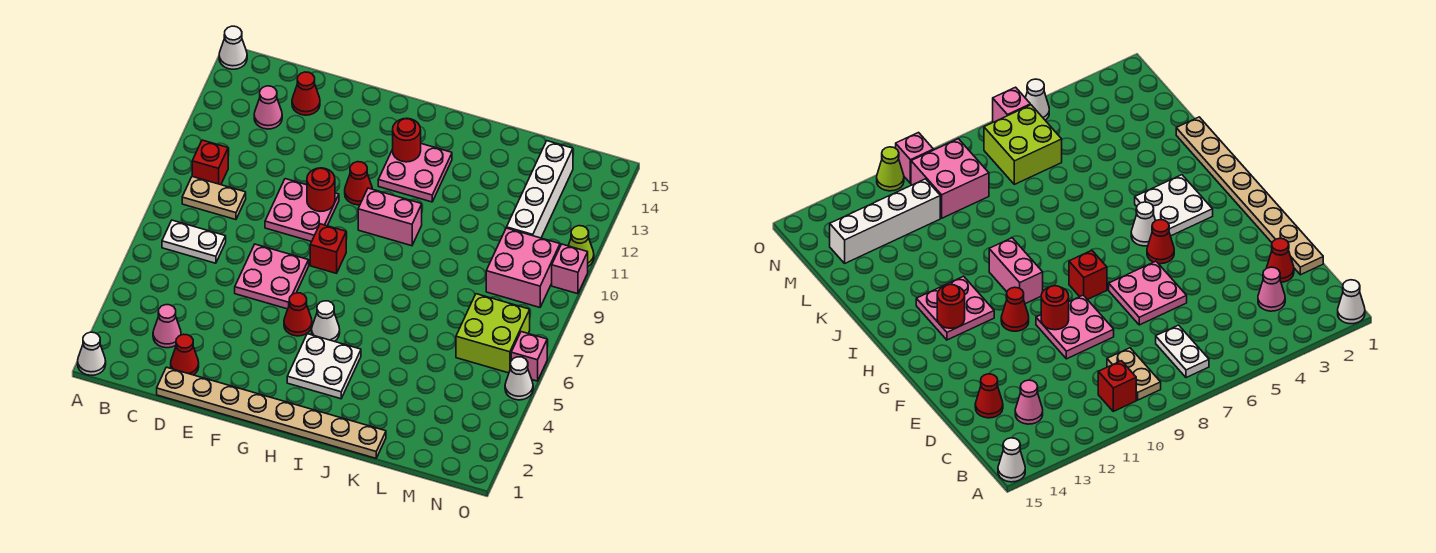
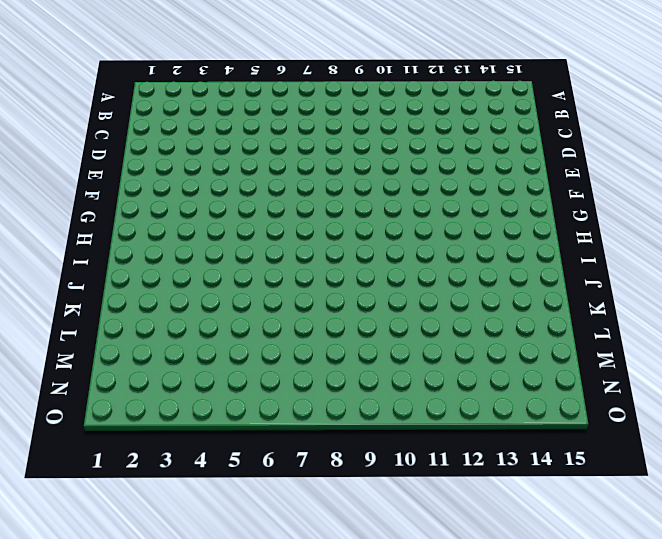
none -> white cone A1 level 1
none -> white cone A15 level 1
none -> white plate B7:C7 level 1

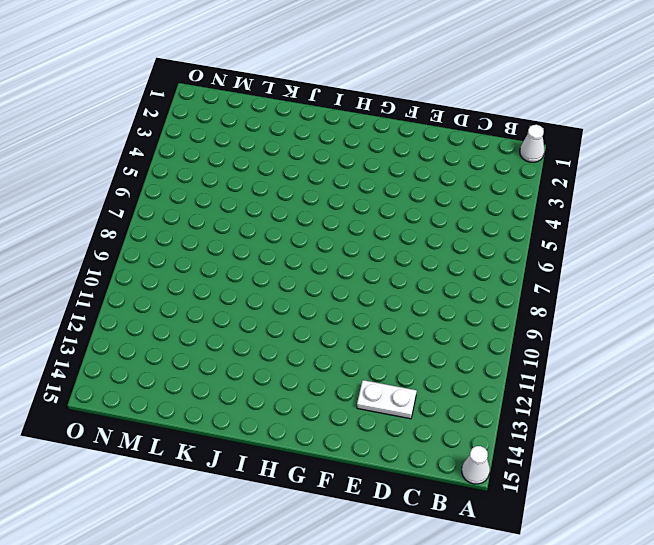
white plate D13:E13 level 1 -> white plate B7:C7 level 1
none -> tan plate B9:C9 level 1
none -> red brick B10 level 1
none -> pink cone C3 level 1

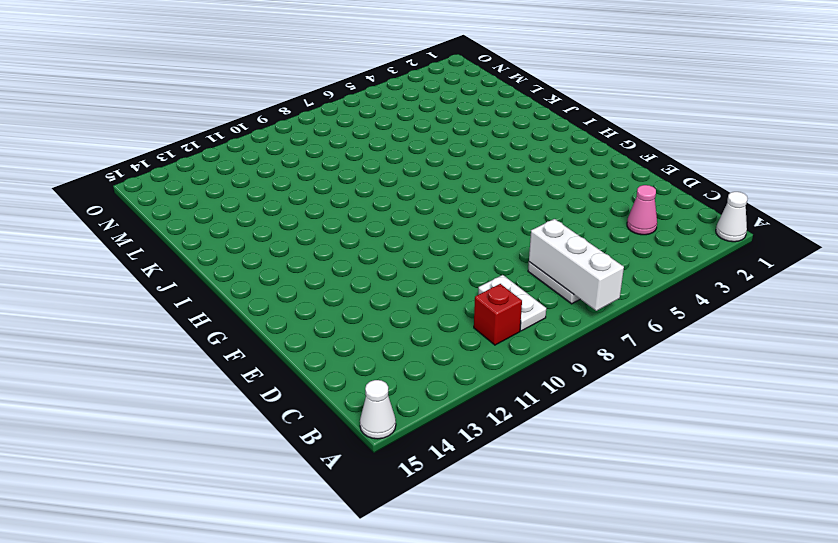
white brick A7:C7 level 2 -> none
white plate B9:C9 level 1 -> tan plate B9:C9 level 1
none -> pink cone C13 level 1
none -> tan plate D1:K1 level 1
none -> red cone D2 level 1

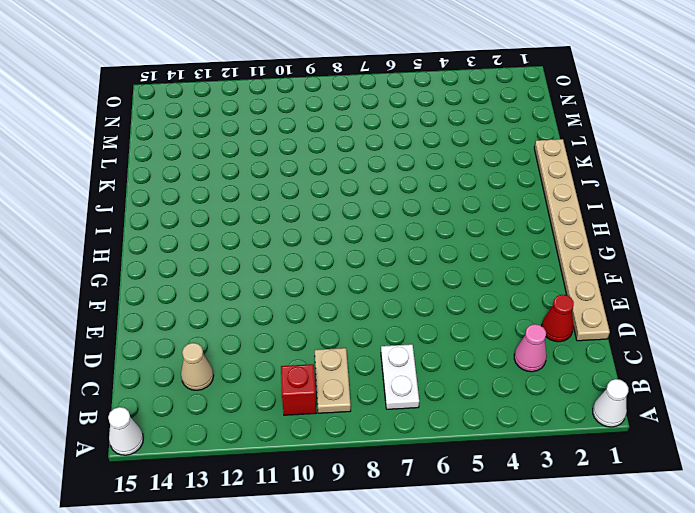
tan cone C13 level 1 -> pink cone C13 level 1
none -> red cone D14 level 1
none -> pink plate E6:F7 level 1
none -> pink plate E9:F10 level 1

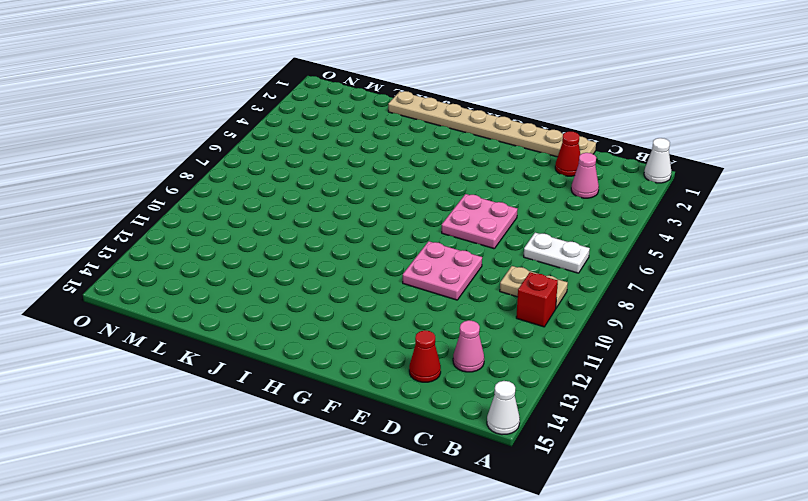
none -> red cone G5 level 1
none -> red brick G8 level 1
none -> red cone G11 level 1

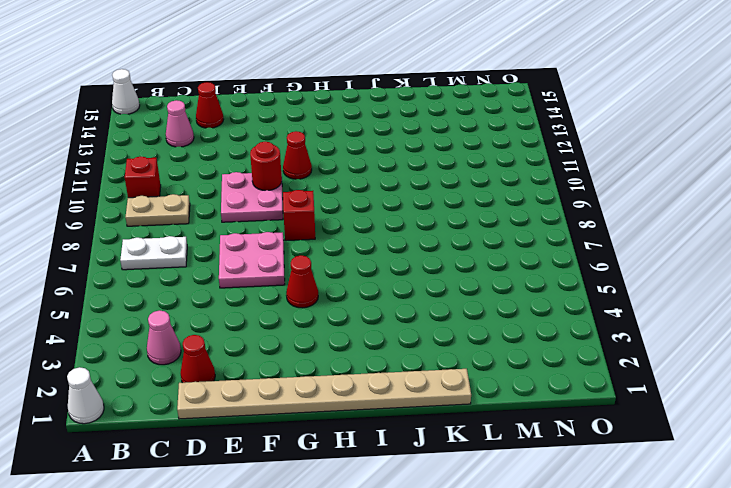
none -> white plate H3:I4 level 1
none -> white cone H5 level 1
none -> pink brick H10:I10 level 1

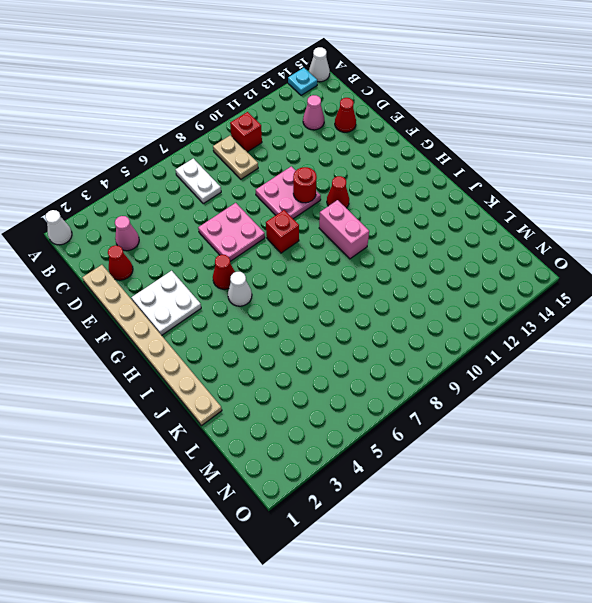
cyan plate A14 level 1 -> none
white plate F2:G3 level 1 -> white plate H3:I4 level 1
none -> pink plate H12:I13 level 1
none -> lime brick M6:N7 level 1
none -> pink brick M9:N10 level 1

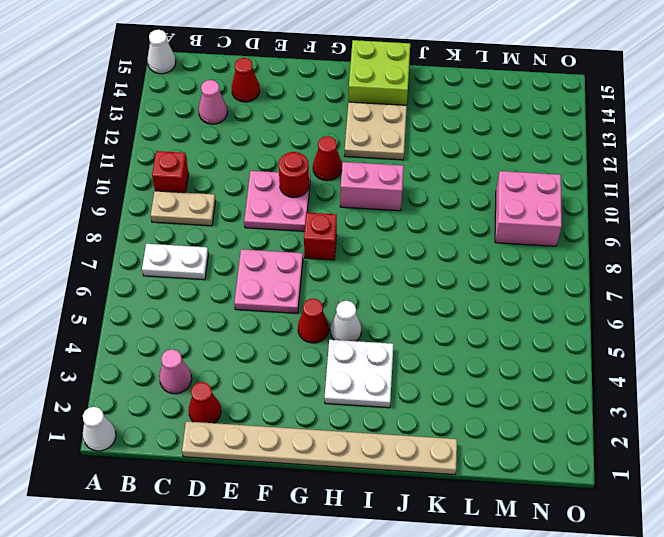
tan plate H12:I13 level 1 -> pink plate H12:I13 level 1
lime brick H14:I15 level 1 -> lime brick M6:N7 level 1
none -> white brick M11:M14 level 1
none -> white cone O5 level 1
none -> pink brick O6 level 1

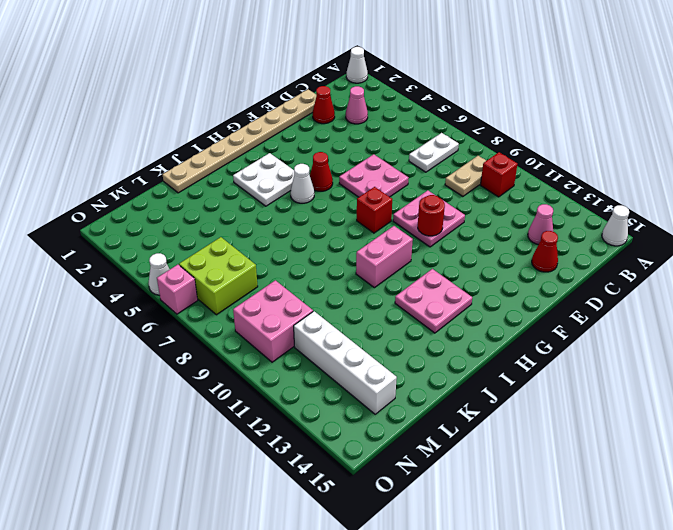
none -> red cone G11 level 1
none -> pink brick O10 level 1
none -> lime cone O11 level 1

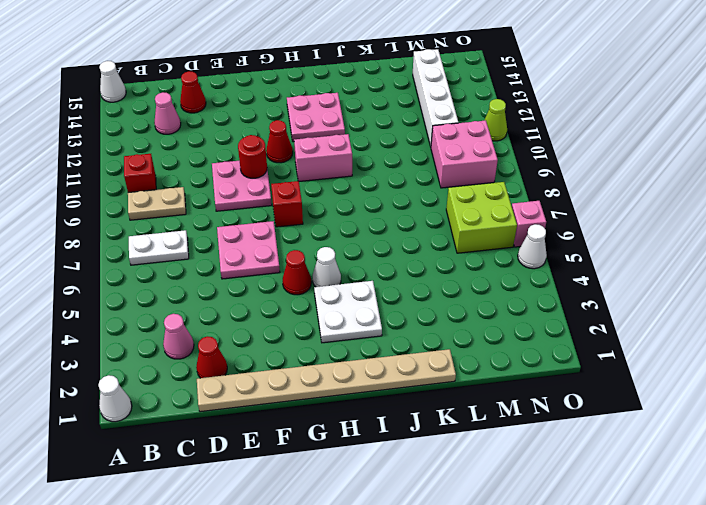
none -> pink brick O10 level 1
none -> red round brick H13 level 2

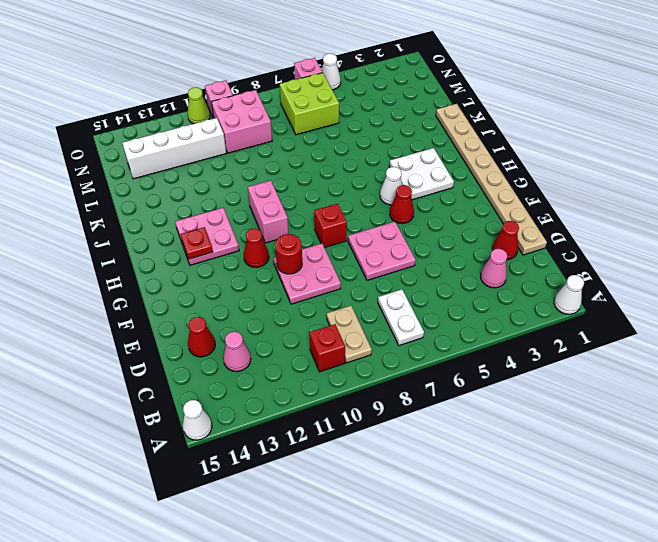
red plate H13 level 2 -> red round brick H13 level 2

=-=-=-=-=

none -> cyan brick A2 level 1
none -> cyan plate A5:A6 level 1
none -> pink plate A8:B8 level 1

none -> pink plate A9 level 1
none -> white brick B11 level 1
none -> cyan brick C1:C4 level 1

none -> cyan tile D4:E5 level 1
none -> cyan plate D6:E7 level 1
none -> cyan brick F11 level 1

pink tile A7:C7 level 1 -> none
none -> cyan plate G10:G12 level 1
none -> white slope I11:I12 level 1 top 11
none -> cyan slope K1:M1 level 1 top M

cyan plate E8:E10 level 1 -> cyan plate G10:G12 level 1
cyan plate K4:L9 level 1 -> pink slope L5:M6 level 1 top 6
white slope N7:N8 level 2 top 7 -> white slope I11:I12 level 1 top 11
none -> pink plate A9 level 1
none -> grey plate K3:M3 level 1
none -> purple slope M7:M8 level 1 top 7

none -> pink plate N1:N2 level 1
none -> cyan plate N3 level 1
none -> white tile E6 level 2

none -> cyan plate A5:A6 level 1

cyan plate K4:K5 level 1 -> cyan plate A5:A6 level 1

=-=-=-=-=

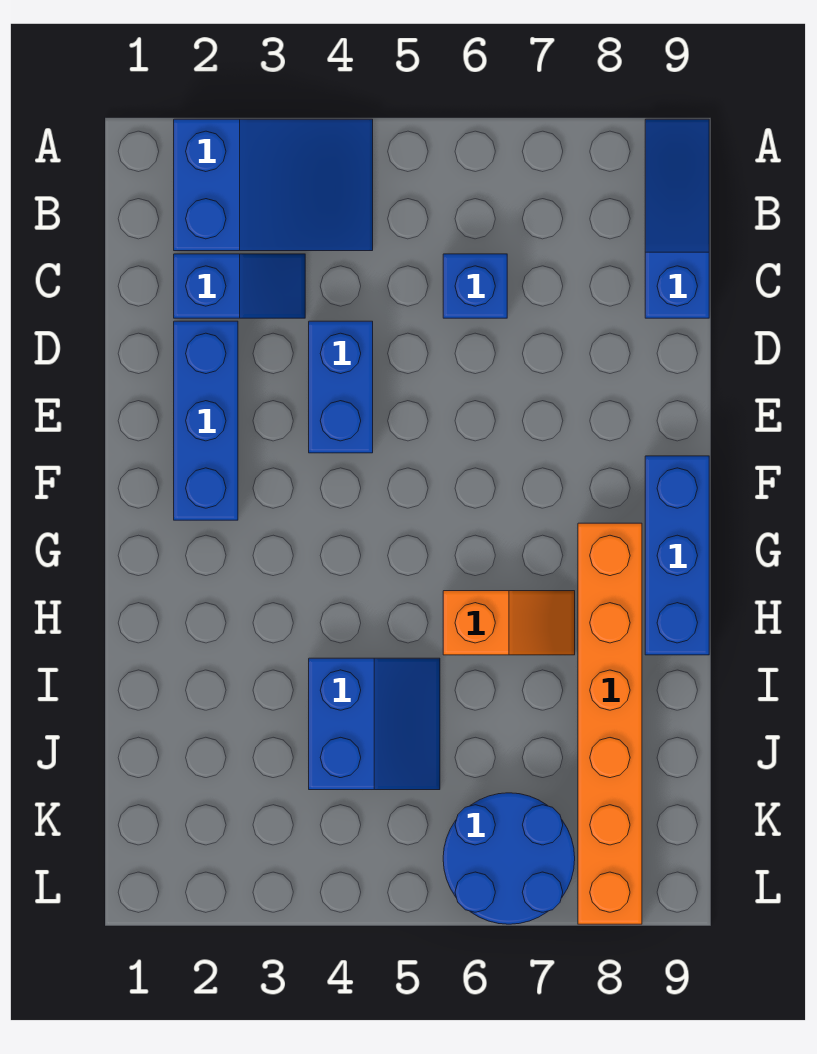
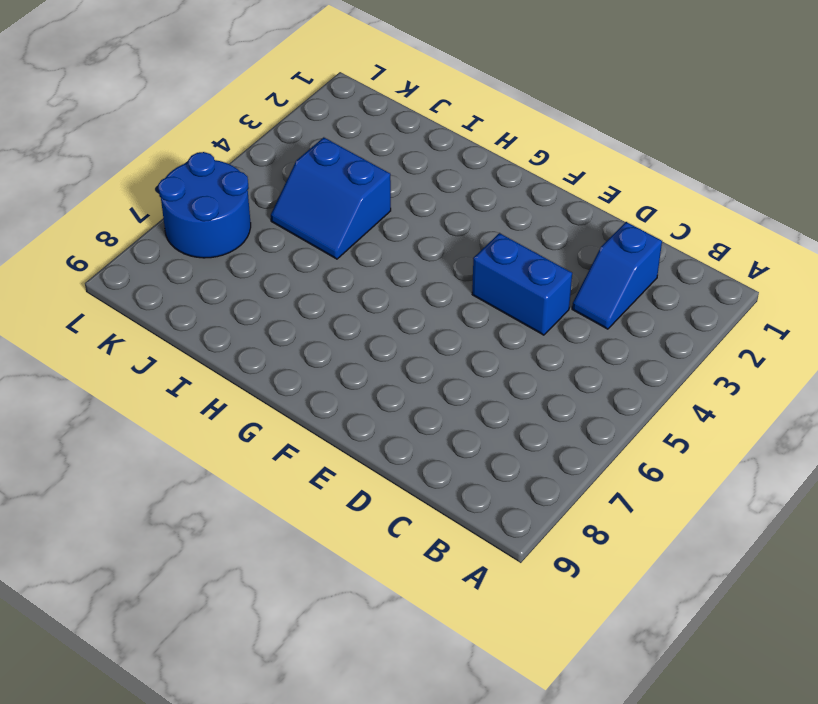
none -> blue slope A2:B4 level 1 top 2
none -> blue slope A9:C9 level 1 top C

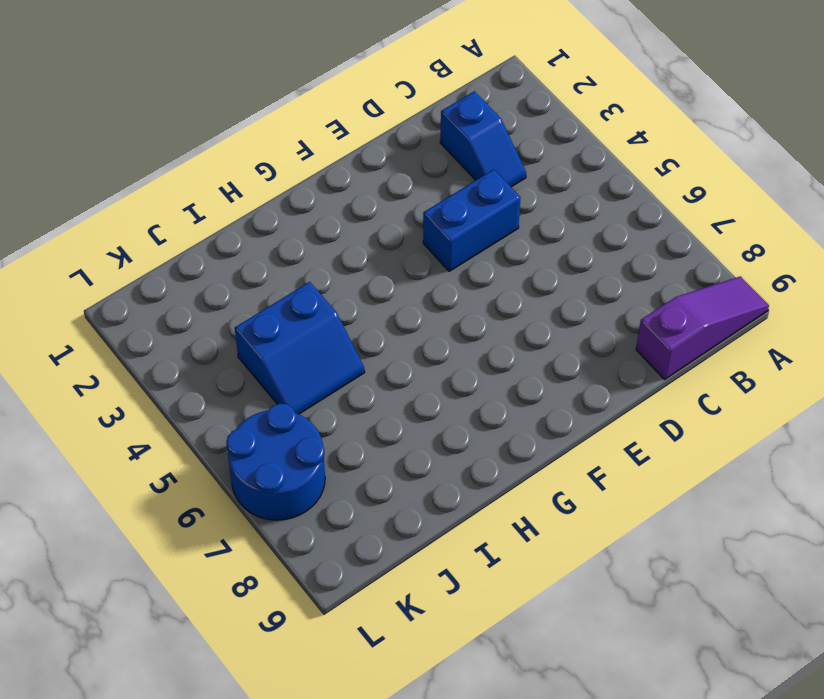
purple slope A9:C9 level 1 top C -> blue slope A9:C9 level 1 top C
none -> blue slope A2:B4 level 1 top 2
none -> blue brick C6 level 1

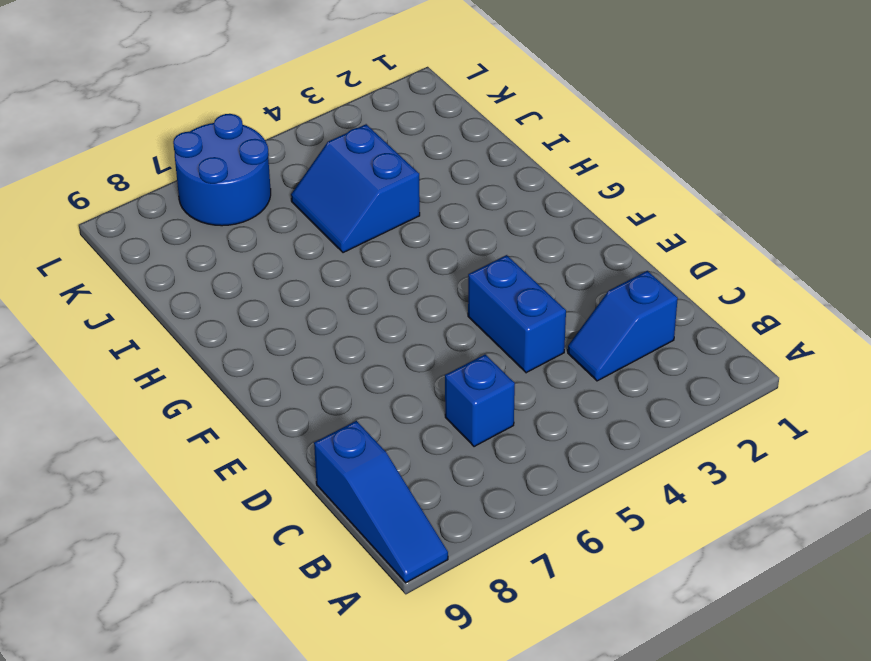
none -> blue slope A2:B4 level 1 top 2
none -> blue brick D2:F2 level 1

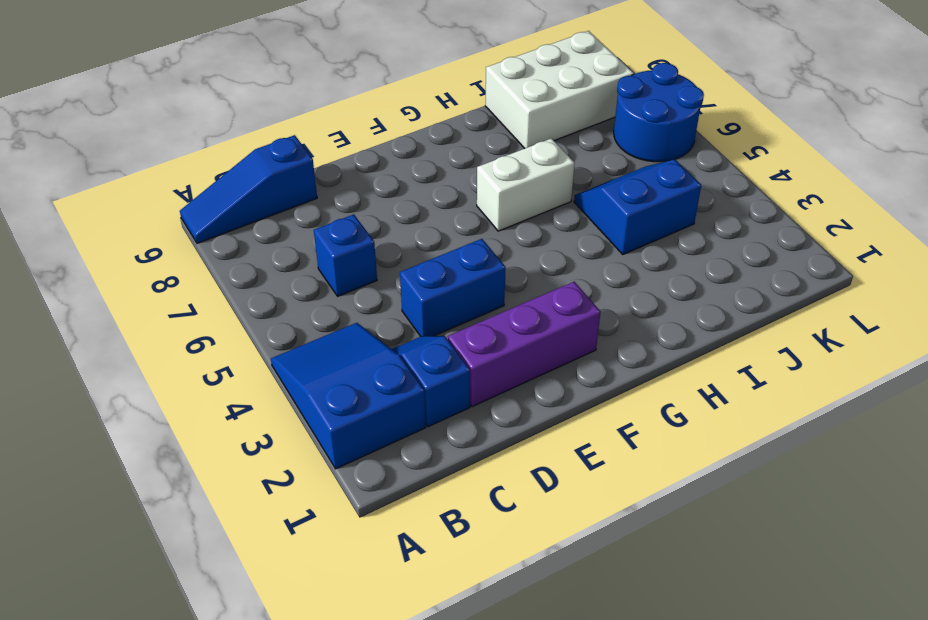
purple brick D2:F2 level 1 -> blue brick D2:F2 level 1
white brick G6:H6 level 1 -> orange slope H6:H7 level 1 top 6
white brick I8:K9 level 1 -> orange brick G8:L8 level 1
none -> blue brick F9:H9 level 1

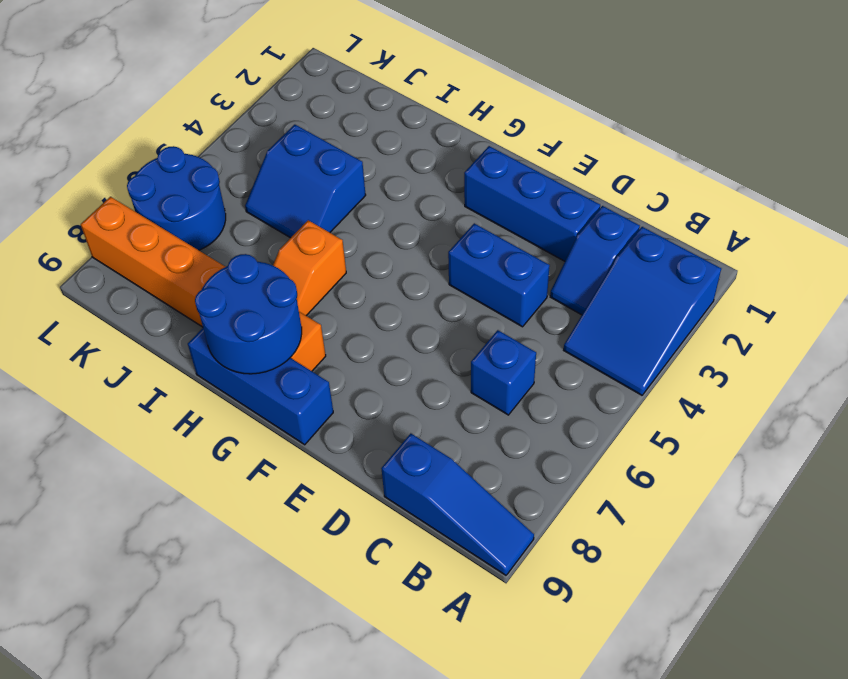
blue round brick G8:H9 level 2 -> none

=-=-=-=-=

### Activity:
Wherever the string "slope" turns up in the material, copy the whole line.

### Written response:
none -> white slope I11:I12 level 1 top 11
none -> cyan slope K1:M1 level 1 top M
cyan plate K4:L9 level 1 -> pink slope L5:M6 level 1 top 6
white slope N7:N8 level 2 top 7 -> white slope I11:I12 level 1 top 11
none -> purple slope M7:M8 level 1 top 7
none -> blue slope A2:B4 level 1 top 2
none -> blue slope A9:C9 level 1 top C
purple slope A9:C9 level 1 top C -> blue slope A9:C9 level 1 top C
none -> blue slope A2:B4 level 1 top 2
none -> blue slope A2:B4 level 1 top 2
white brick G6:H6 level 1 -> orange slope H6:H7 level 1 top 6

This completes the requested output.